■ The task:
Quote the stretch from the start of the records below through the line containing "clue (709, 287)", keeping every character unchanged.

■ Listed records:
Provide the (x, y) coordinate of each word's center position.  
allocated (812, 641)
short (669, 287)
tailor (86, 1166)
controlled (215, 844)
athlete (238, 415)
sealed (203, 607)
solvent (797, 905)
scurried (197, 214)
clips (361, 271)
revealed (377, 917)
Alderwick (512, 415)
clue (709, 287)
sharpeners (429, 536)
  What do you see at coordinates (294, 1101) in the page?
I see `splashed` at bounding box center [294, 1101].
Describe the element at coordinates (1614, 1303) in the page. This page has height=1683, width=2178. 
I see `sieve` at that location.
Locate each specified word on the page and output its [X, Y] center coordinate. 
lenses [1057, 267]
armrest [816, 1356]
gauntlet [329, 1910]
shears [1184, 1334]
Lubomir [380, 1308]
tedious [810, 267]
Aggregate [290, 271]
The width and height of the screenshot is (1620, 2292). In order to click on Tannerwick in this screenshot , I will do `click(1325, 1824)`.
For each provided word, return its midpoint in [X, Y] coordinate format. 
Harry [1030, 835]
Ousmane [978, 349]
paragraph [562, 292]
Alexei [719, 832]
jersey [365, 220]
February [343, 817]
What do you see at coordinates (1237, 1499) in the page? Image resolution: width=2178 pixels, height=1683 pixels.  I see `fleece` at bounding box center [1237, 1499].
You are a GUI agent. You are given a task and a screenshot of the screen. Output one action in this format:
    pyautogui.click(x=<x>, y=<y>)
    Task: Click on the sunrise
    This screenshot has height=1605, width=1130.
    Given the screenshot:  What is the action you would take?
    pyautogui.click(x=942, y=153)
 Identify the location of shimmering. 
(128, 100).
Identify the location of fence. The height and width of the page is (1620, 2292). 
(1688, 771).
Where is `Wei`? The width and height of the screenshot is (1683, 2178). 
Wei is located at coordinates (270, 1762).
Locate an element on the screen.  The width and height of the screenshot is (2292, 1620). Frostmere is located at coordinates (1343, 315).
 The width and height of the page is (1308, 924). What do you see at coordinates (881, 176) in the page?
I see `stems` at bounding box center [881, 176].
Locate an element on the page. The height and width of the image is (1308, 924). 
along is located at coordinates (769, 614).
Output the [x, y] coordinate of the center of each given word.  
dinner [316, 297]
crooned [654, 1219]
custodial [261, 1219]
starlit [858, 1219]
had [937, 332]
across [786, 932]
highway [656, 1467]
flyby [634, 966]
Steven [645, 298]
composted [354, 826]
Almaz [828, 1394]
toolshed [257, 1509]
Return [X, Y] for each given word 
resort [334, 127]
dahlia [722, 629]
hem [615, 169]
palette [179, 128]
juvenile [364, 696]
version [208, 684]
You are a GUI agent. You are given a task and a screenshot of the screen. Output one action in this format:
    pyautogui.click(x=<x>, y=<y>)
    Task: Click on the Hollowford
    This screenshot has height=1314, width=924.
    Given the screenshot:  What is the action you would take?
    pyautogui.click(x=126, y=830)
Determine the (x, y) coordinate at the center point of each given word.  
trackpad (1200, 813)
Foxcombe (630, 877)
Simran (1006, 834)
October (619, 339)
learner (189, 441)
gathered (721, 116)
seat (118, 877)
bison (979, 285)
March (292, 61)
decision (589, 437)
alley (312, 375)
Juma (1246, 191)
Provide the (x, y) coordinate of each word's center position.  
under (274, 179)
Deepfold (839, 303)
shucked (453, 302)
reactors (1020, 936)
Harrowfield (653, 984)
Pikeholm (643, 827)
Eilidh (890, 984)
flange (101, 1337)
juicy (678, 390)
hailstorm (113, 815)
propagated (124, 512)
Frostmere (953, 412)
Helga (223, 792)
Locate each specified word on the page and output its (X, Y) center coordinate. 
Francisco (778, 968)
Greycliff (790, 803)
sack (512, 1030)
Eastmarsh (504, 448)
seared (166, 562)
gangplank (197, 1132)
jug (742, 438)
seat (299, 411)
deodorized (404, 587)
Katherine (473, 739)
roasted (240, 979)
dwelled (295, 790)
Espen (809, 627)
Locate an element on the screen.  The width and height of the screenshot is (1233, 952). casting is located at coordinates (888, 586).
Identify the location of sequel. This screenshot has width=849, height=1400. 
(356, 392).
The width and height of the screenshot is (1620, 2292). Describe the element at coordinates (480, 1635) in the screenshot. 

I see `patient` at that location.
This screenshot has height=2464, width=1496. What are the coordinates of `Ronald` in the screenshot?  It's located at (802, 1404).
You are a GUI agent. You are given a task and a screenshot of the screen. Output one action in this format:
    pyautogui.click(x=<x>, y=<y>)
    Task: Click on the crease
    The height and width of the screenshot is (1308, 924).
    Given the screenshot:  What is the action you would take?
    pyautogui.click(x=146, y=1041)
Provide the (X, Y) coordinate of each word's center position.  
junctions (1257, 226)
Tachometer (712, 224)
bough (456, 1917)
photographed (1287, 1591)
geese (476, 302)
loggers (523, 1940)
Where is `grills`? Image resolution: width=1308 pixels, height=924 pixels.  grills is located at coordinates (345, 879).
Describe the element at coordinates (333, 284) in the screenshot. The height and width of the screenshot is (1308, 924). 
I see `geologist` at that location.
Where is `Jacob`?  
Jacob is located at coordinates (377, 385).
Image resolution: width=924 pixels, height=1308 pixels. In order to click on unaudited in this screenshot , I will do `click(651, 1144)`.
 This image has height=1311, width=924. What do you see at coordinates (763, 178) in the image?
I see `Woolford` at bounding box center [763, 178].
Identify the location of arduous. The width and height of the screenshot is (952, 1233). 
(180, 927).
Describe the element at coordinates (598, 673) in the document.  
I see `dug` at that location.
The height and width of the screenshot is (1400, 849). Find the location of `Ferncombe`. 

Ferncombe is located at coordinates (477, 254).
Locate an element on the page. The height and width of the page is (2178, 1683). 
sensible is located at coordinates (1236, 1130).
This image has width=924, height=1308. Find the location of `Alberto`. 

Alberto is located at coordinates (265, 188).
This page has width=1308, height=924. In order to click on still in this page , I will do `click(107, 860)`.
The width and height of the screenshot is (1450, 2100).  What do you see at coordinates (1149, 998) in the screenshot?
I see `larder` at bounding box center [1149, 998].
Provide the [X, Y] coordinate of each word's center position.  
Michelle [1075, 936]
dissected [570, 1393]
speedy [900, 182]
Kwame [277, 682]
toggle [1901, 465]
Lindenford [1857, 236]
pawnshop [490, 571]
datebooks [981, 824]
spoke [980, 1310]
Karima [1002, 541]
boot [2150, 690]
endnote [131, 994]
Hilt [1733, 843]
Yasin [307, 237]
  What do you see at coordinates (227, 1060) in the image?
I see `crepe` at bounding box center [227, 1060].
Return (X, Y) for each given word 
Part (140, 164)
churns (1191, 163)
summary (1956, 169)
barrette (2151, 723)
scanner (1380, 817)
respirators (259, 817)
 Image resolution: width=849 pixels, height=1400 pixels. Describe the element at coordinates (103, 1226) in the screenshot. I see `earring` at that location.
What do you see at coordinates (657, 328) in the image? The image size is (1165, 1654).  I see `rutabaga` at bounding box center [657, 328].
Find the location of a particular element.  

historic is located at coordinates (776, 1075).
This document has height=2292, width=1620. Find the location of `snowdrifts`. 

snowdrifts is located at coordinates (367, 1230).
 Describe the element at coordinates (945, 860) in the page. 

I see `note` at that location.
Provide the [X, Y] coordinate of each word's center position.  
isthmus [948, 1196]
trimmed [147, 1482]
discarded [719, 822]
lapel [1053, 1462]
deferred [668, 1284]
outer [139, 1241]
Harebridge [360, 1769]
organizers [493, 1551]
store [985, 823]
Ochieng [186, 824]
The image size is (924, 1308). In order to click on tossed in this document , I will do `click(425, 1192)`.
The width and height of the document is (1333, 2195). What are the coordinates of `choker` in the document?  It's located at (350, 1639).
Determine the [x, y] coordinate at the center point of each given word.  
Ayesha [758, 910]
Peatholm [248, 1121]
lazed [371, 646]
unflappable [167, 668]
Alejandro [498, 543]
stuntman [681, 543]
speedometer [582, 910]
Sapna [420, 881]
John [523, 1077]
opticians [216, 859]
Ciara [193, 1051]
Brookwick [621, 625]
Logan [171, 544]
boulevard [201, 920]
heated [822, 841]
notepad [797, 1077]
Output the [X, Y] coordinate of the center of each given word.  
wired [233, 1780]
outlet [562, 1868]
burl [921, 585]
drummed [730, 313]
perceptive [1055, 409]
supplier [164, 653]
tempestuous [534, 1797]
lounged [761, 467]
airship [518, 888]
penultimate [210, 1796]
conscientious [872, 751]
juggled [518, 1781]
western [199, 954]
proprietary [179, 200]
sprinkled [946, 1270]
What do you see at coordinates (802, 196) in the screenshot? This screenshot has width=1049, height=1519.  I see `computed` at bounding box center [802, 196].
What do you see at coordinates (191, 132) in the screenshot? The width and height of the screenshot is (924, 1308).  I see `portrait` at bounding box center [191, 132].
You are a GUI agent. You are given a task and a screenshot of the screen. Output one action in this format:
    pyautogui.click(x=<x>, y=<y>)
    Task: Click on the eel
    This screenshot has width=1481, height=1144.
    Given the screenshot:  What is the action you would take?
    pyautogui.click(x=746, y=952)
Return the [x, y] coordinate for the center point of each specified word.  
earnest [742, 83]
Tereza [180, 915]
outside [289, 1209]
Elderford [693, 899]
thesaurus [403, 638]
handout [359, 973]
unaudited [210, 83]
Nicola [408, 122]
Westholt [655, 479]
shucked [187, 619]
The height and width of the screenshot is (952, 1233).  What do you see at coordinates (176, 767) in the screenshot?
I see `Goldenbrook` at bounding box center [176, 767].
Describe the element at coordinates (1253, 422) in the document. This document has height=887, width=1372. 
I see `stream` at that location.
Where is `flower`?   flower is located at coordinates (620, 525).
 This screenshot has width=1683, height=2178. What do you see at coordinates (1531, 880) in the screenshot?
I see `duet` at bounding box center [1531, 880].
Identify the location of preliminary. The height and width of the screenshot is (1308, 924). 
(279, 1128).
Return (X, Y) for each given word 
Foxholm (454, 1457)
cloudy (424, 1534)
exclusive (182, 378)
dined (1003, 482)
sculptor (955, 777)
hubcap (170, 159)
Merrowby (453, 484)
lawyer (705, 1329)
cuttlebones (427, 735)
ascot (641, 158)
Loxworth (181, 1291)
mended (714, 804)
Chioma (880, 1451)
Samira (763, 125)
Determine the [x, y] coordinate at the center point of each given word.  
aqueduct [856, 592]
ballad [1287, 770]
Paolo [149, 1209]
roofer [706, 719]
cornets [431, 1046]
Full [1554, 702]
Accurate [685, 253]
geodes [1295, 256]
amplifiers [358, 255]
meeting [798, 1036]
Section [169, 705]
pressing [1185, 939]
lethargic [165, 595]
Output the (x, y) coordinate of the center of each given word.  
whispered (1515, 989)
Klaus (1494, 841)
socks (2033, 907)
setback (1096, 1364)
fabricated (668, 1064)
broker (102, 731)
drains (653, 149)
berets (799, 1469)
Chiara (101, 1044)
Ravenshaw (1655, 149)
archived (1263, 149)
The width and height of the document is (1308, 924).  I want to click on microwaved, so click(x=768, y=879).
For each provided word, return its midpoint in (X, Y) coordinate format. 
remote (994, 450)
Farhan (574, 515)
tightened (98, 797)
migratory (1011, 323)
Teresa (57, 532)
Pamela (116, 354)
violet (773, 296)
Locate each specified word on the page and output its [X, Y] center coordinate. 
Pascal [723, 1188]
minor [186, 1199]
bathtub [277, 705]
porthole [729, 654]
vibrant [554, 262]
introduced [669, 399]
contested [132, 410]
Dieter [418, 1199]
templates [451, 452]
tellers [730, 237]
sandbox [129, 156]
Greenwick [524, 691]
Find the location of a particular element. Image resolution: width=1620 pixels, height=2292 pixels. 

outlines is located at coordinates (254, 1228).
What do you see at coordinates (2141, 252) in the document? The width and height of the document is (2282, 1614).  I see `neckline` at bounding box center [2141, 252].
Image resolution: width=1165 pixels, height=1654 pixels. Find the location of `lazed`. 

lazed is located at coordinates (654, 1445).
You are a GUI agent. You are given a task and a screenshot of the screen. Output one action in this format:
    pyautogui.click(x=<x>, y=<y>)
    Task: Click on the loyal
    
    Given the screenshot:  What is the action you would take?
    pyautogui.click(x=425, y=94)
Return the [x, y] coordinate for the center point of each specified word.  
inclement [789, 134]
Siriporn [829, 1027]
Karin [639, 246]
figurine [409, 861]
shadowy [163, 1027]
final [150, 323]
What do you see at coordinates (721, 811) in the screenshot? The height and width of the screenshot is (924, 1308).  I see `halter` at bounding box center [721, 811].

■ Written answer:
Provide the (x, y) coordinate of each word's center position.  
allocated (812, 641)
short (669, 287)
tailor (86, 1166)
controlled (215, 844)
athlete (238, 415)
sealed (203, 607)
solvent (797, 905)
scurried (197, 214)
clips (361, 271)
revealed (377, 917)
Alderwick (512, 415)
clue (709, 287)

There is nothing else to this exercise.